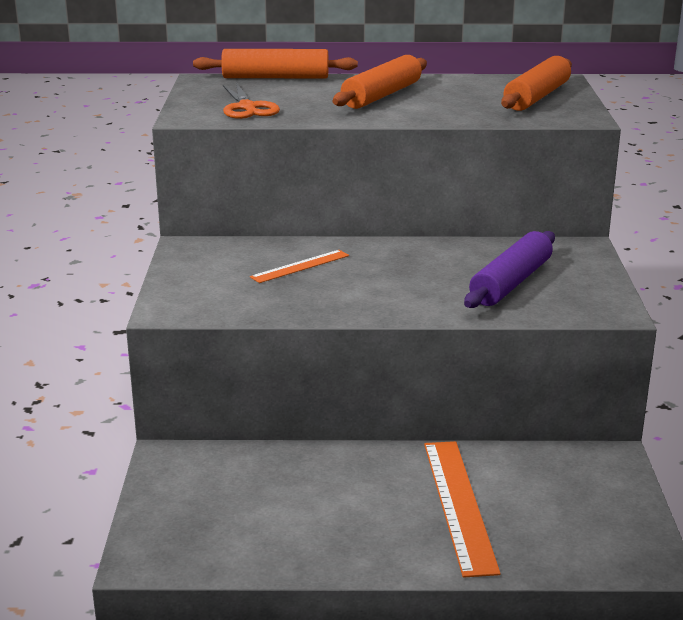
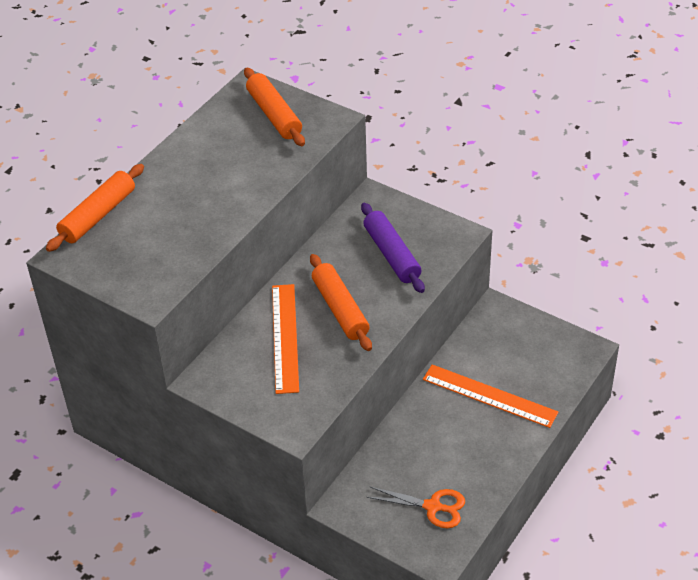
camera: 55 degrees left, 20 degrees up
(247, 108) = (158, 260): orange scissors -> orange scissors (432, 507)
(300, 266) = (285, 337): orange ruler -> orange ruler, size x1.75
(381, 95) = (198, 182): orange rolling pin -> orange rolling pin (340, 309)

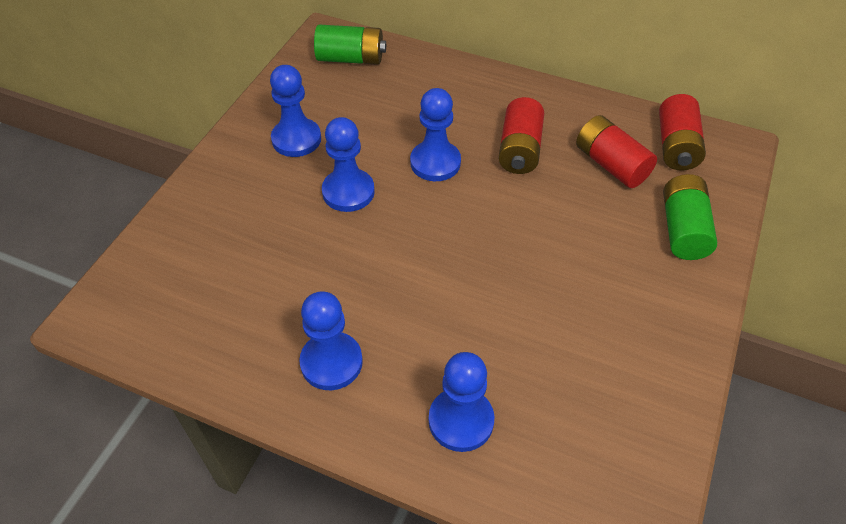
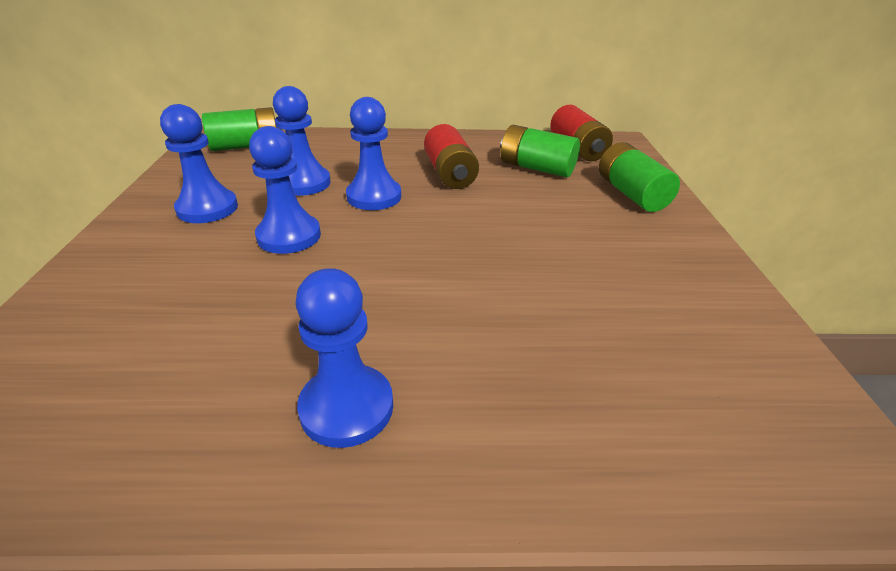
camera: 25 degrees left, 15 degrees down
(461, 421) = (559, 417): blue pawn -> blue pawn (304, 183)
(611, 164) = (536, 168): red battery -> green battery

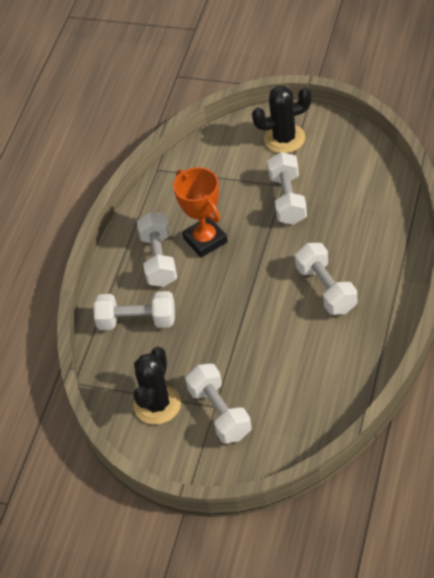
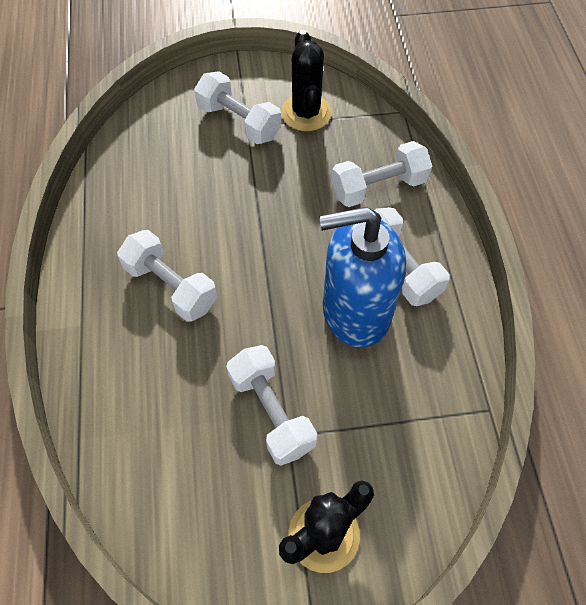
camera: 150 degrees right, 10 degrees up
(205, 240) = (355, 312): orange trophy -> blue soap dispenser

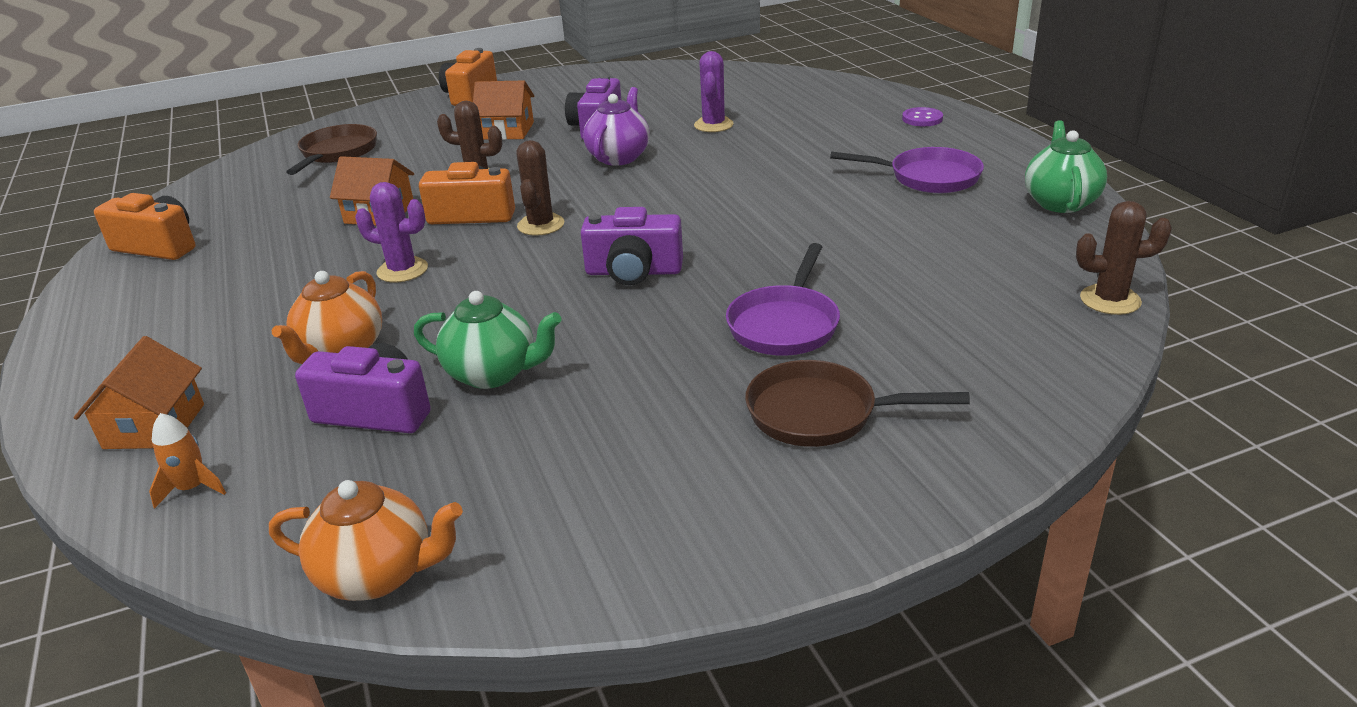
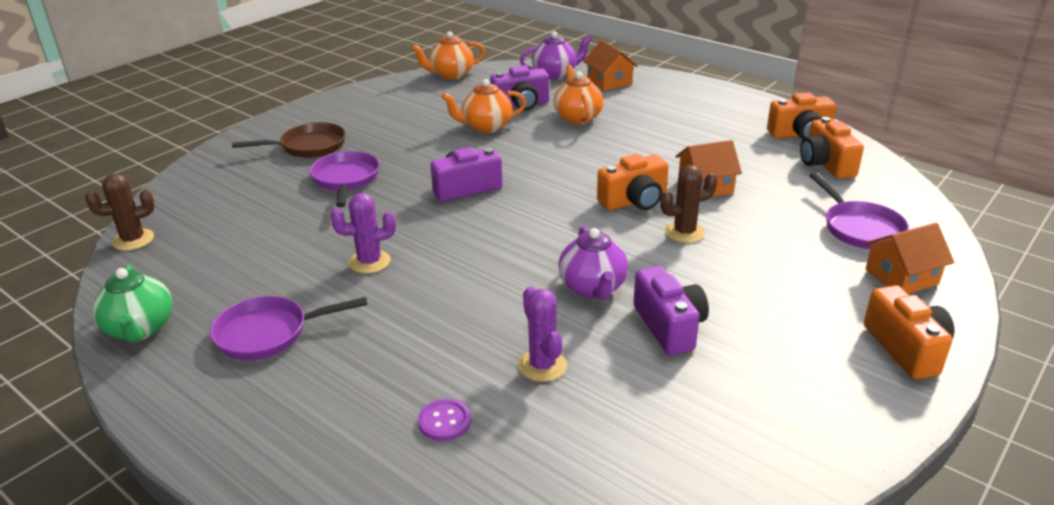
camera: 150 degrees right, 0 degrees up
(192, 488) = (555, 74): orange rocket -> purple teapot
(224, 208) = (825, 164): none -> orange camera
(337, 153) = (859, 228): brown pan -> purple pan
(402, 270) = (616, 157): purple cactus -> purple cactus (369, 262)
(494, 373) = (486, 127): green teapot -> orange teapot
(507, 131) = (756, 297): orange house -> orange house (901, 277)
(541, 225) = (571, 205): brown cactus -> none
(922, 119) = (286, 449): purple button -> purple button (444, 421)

**WHAT THE EXERCISE ASKS**.
The listing above must be repeated exactly, apart from the pictures.

**ANSWER AREA**.
camera: 55 degrees left, 20 degrees up
(247, 108) = (158, 260): orange scissors -> orange scissors (432, 507)
(300, 266) = (285, 337): orange ruler -> orange ruler, size x1.75
(381, 95) = (198, 182): orange rolling pin -> orange rolling pin (340, 309)

camera: 25 degrees left, 15 degrees down
(461, 421) = (559, 417): blue pawn -> blue pawn (304, 183)
(611, 164) = (536, 168): red battery -> green battery

camera: 150 degrees right, 10 degrees up
(205, 240) = (355, 312): orange trophy -> blue soap dispenser

camera: 150 degrees right, 0 degrees up
(192, 488) = (555, 74): orange rocket -> purple teapot
(224, 208) = (825, 164): none -> orange camera
(337, 153) = (859, 228): brown pan -> purple pan
(402, 270) = (616, 157): purple cactus -> purple cactus (369, 262)
(494, 373) = (486, 127): green teapot -> orange teapot
(507, 131) = (756, 297): orange house -> orange house (901, 277)
(541, 225) = (571, 205): brown cactus -> none
(922, 119) = (286, 449): purple button -> purple button (444, 421)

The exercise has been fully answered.